(DATA Opens)

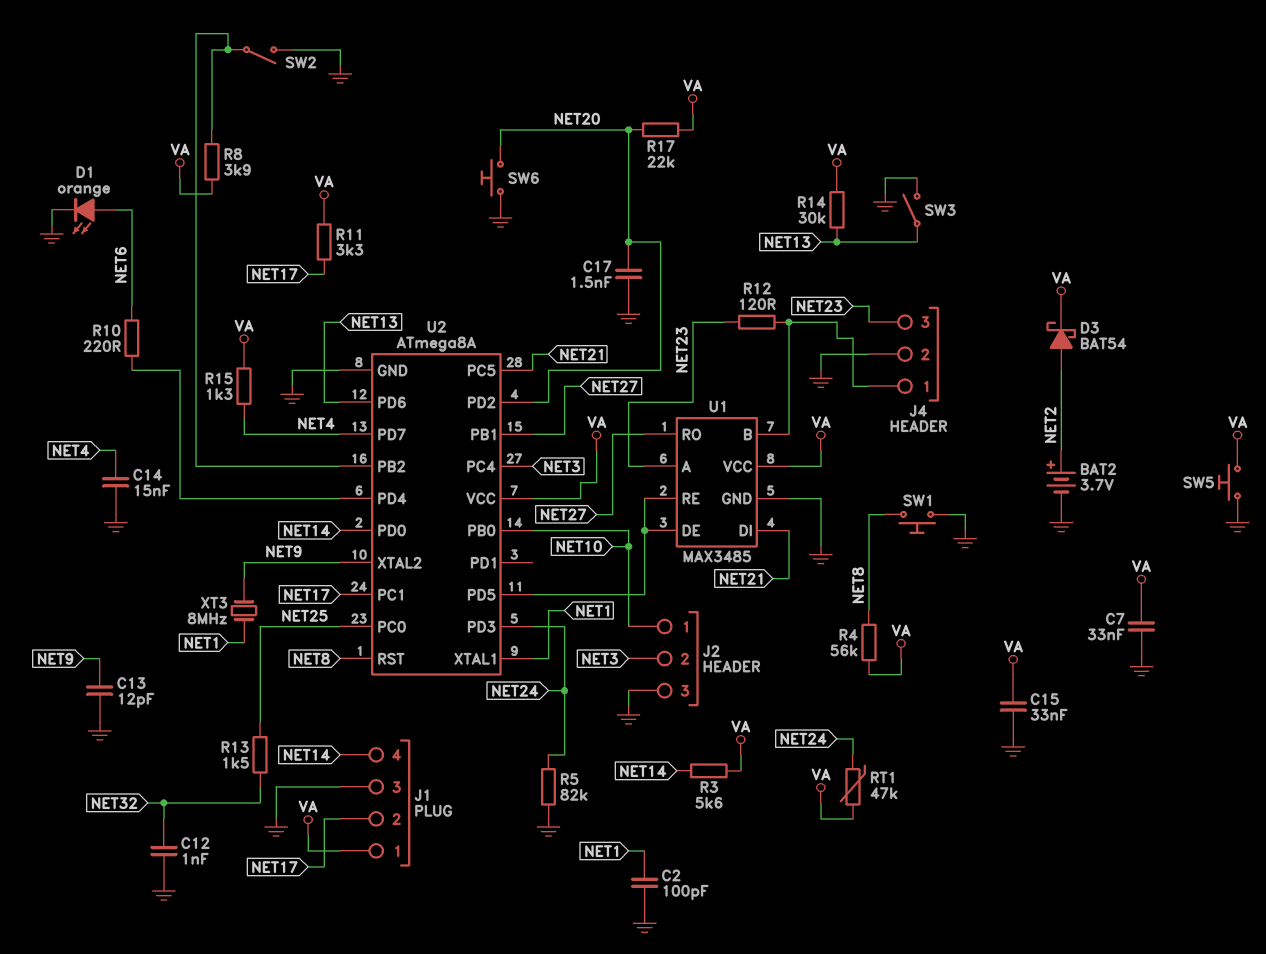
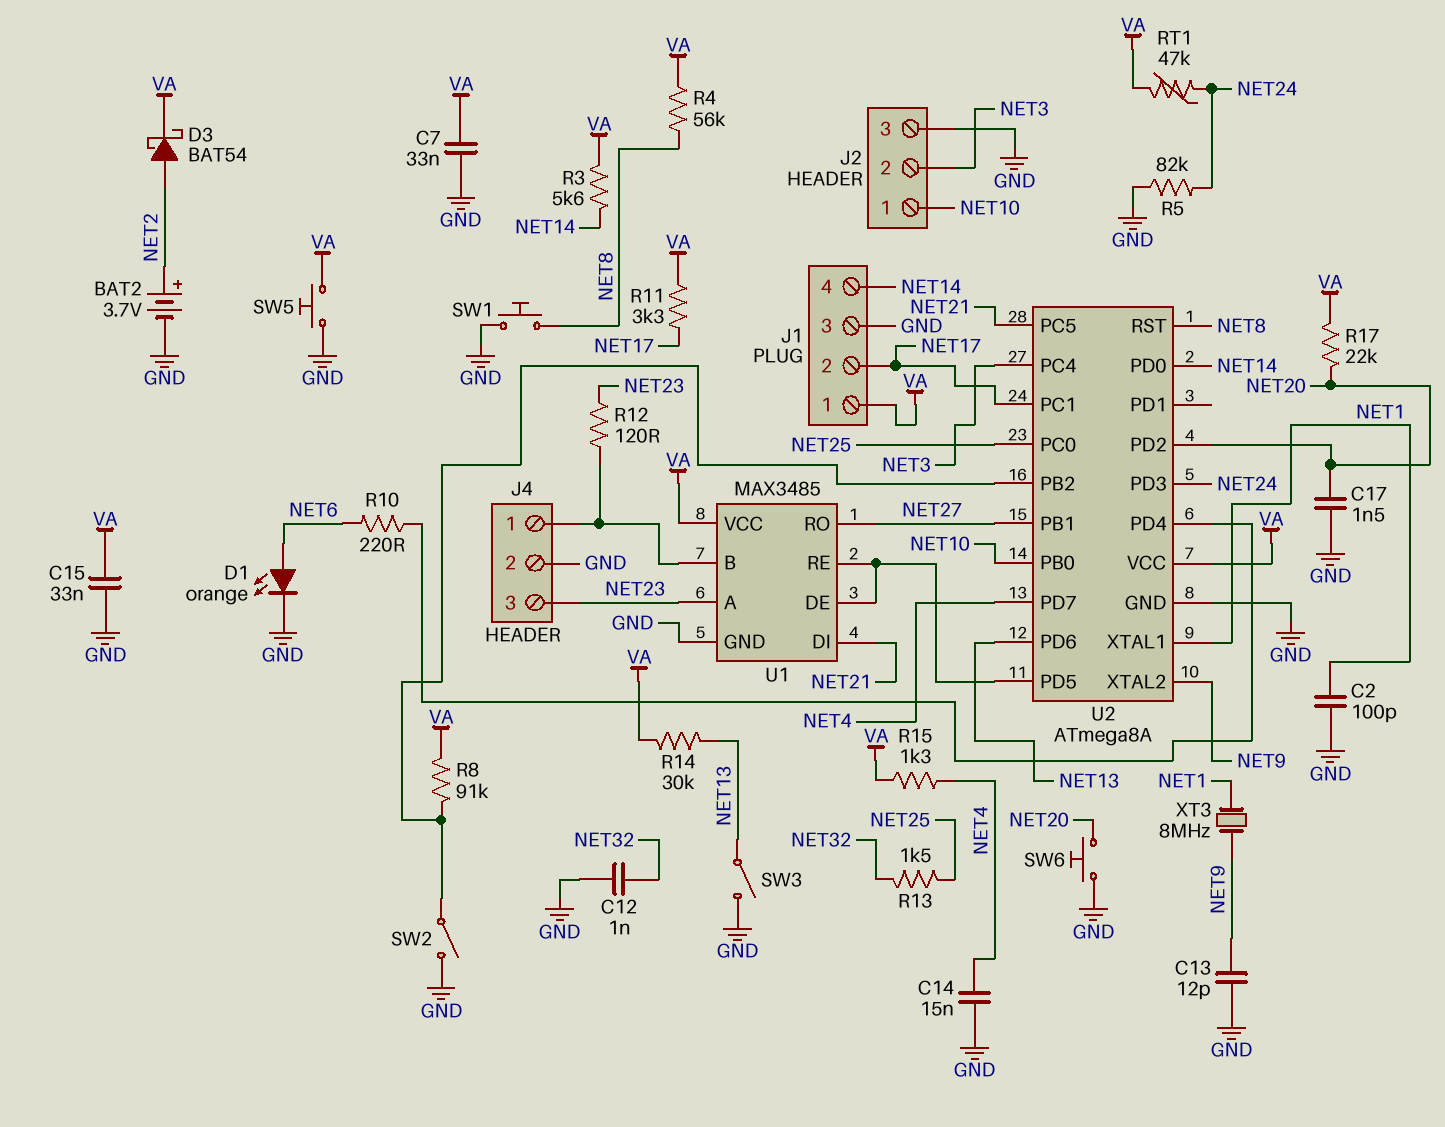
R8: 3.9k (U2/PB2, VA) -> 91k (U2/PB2, VA)

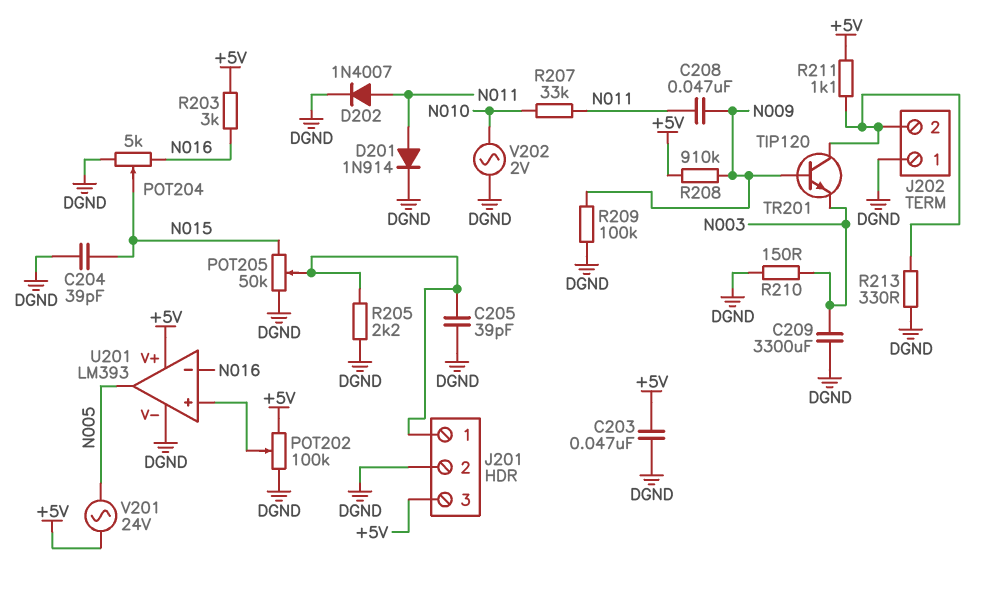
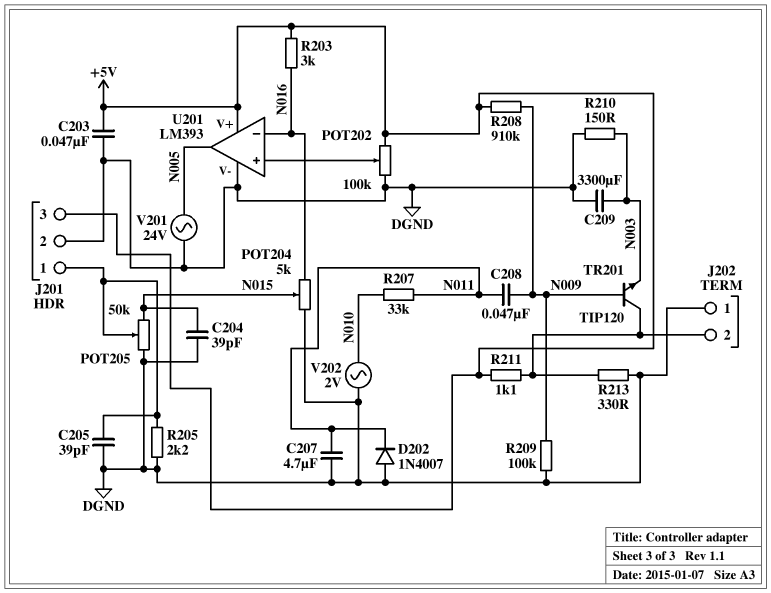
C207: none -> 4.7uF (DGND, N011)
D201: diode 1N914 (A N011, K DGND) -> none
D202: diode 1N4007 (A N011, K DGND) -> diode 1N4007 (A DGND, K N011)
V201: AC 24V (+5V, N005) -> AC 24V (DGND, N005)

(DATA Closes)

WHAT THE TASK REQUIRES:
The answer should be a single number giving how many lines in the records hold the word "none".

RESULT:
2